WHAT THE EXERCISE ASKS
I need each line of the entries below that includes the string "cyan".

───── GIVEN DATA

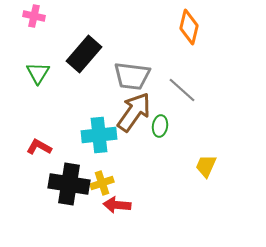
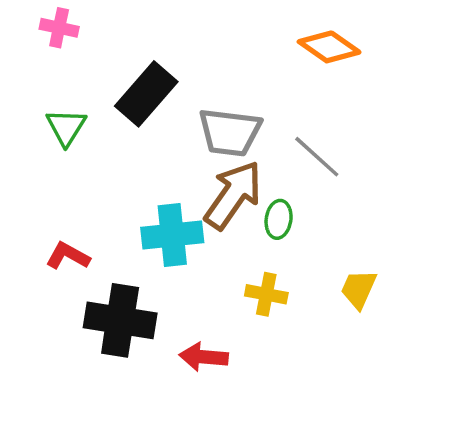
orange diamond: (189, 27) -> (329, 47), turned -68
yellow cross: (102, 183) -> (266, 294), moved, turned 30

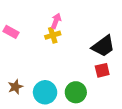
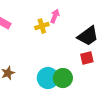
pink arrow: (56, 21) -> (55, 16), moved
cyan circle: (45, 92) -> (48, 78), moved

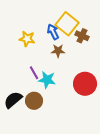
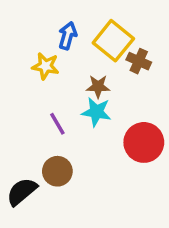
blue arrow: (53, 32) -> (68, 36), moved, turned 42
cyan star: (47, 80) -> (96, 112), moved
black semicircle: (13, 100) -> (22, 192), moved

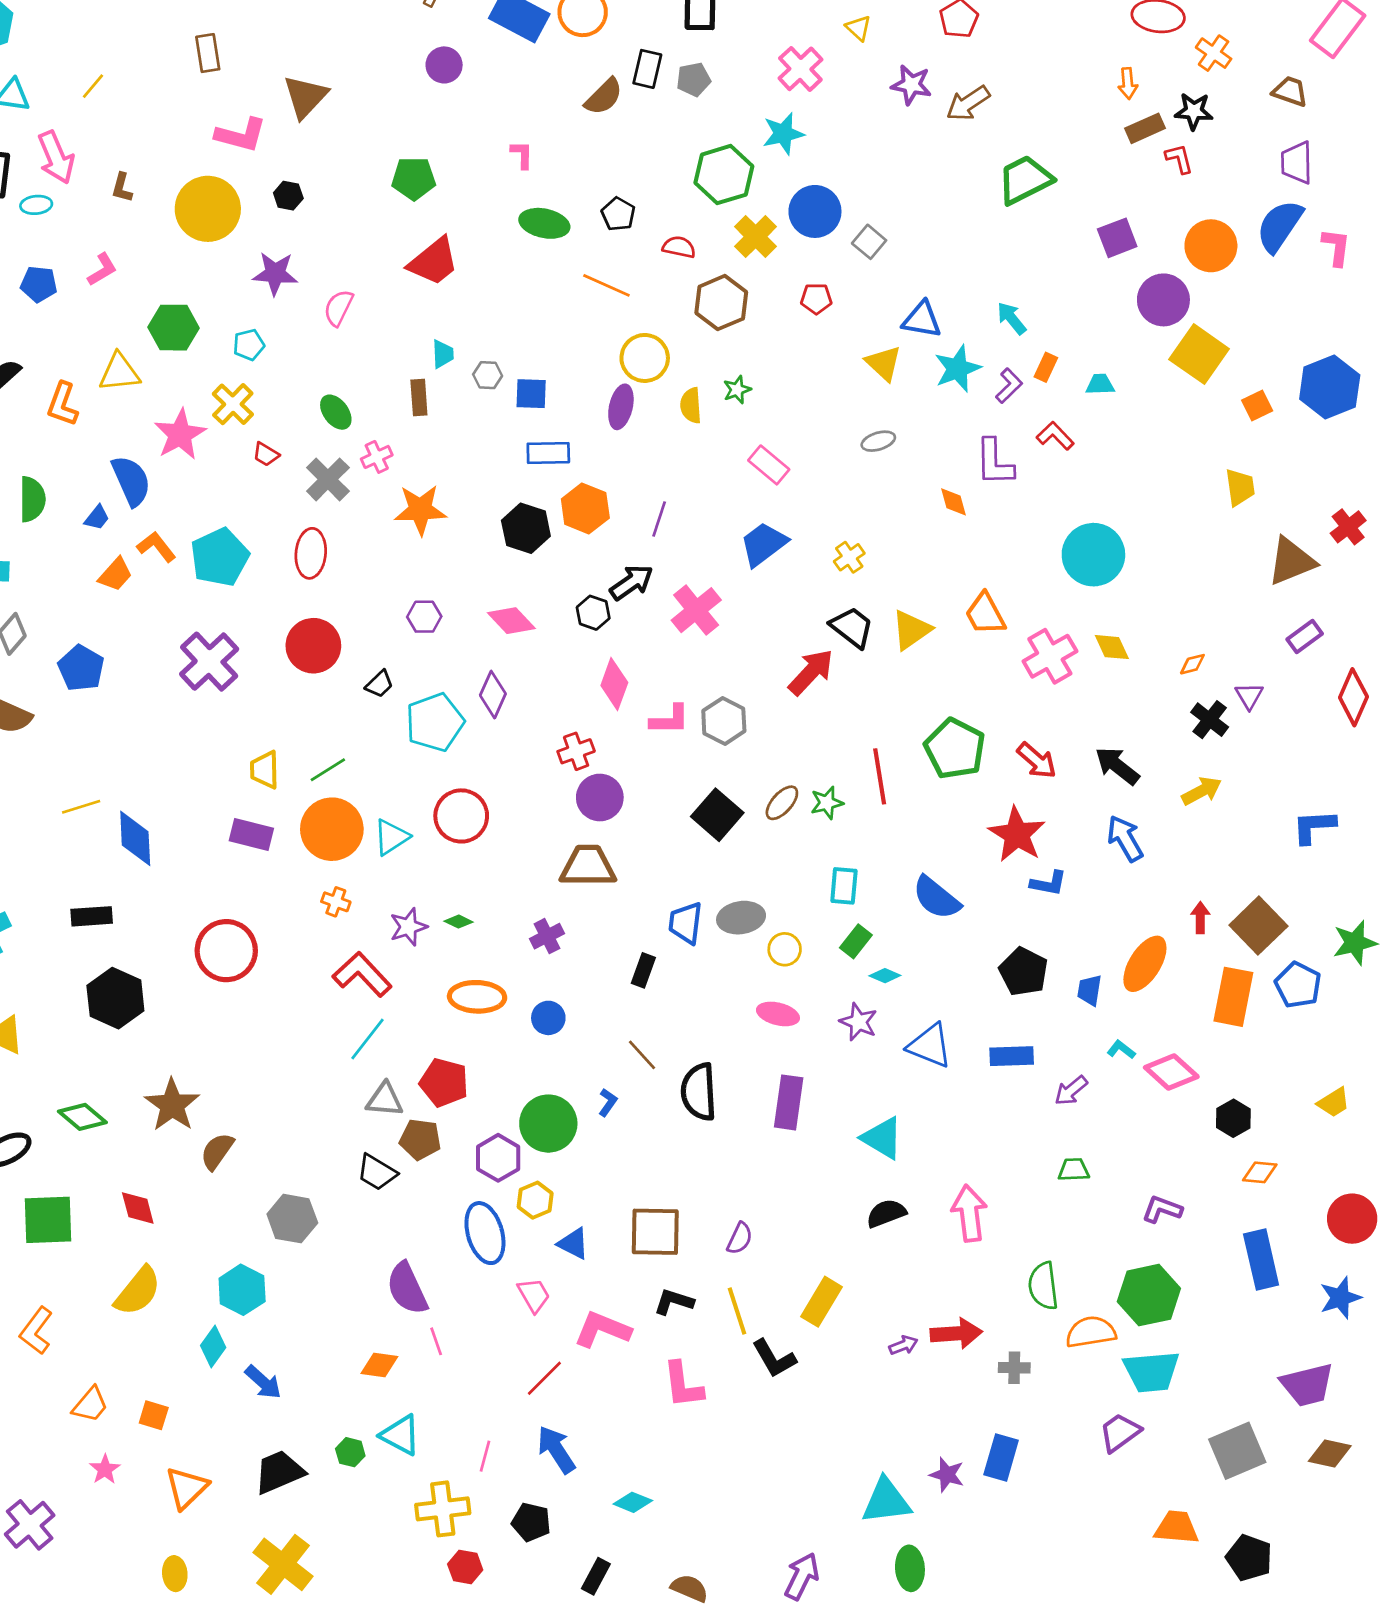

──────────

SOLUTION FOR THIS EXERCISE
cyan circle: (45, 92) -> (48, 78), moved
cyan star: (47, 80) -> (96, 112), moved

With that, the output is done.